Stored records:
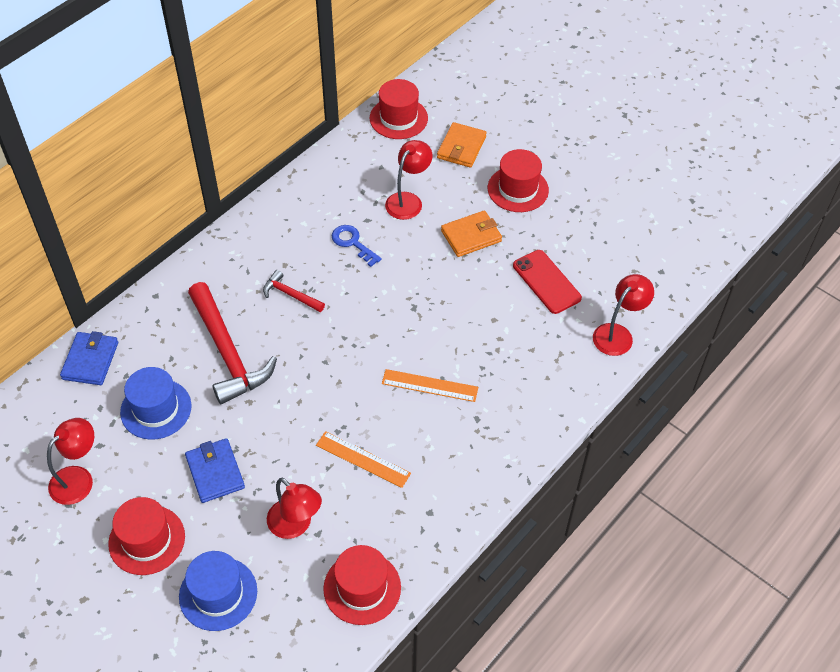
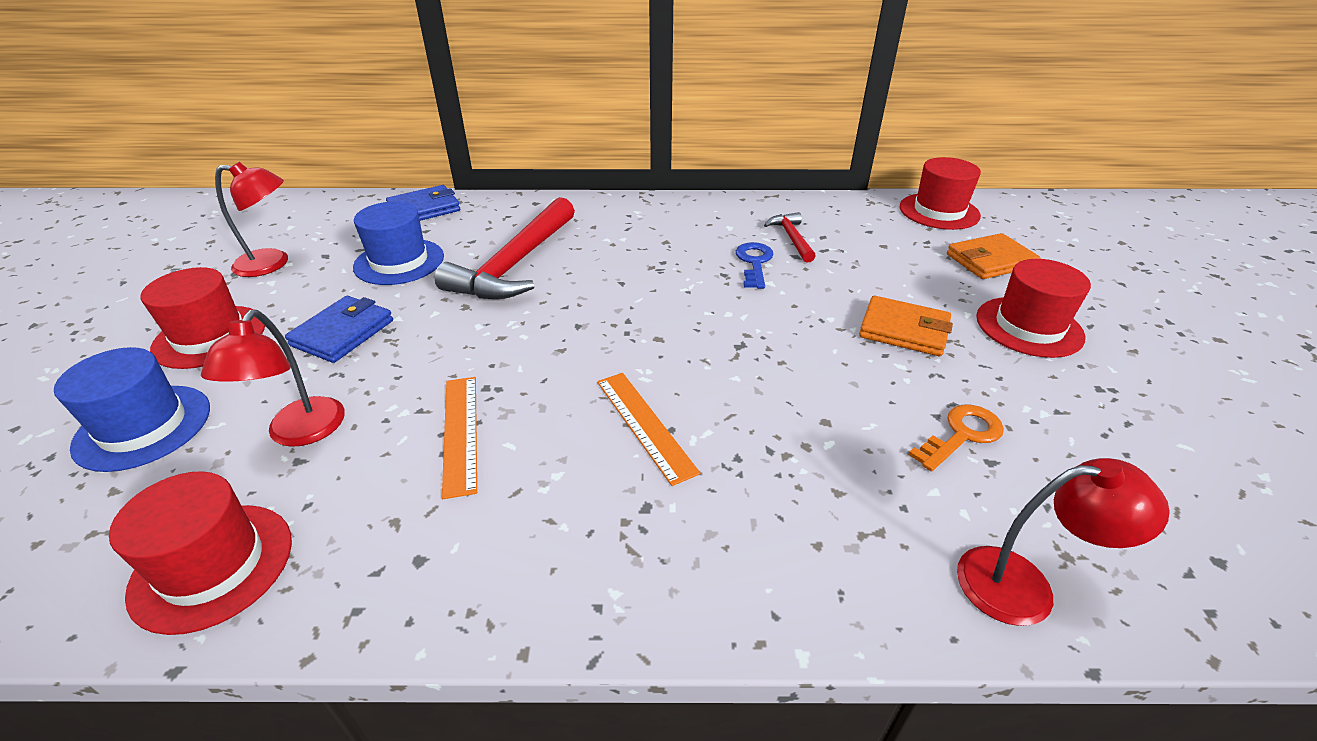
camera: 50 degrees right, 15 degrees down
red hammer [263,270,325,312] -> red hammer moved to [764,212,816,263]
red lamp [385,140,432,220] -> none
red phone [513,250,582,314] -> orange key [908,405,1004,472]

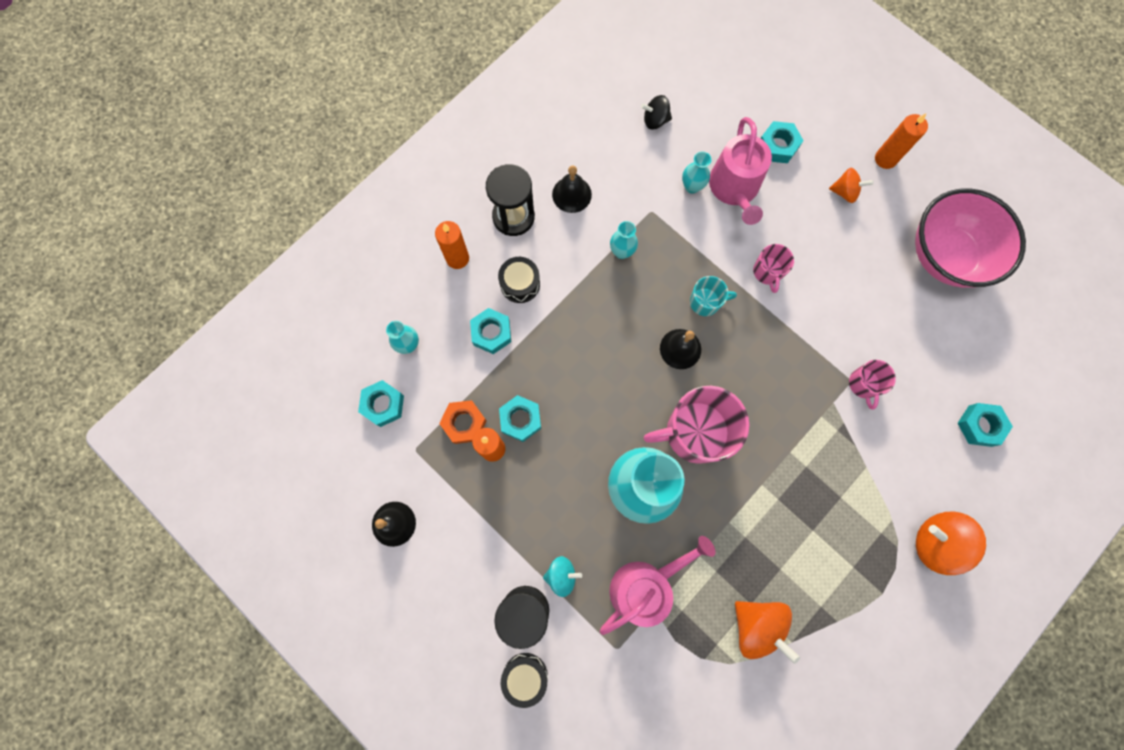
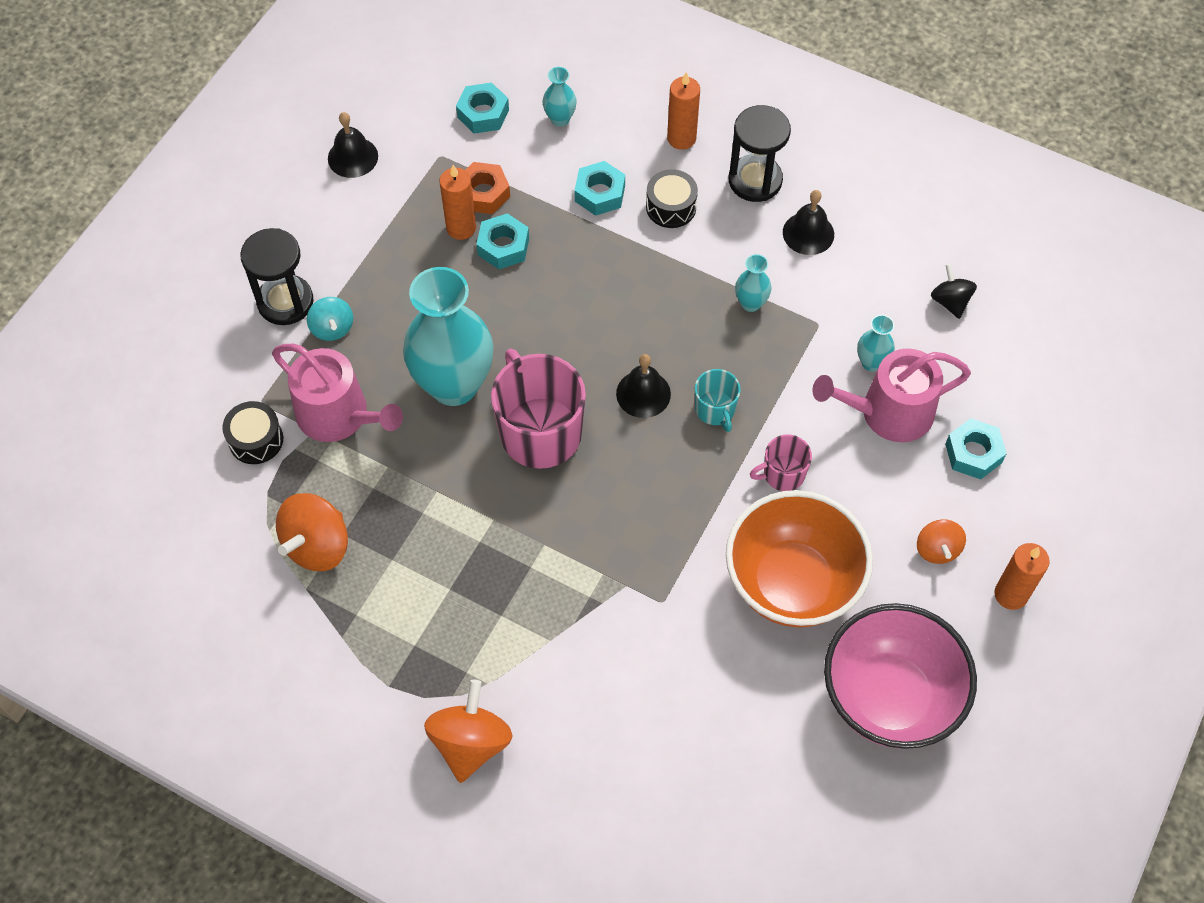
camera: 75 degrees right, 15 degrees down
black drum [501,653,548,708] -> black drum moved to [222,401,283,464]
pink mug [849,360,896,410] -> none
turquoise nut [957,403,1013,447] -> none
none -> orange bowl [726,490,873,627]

> _TASK PROMPT_: Where a line of the records has the string "camera", return that line.

> _SOLUTION TO THIS PROBLEM_:
camera: 50 degrees right, 15 degrees down
camera: 75 degrees right, 15 degrees down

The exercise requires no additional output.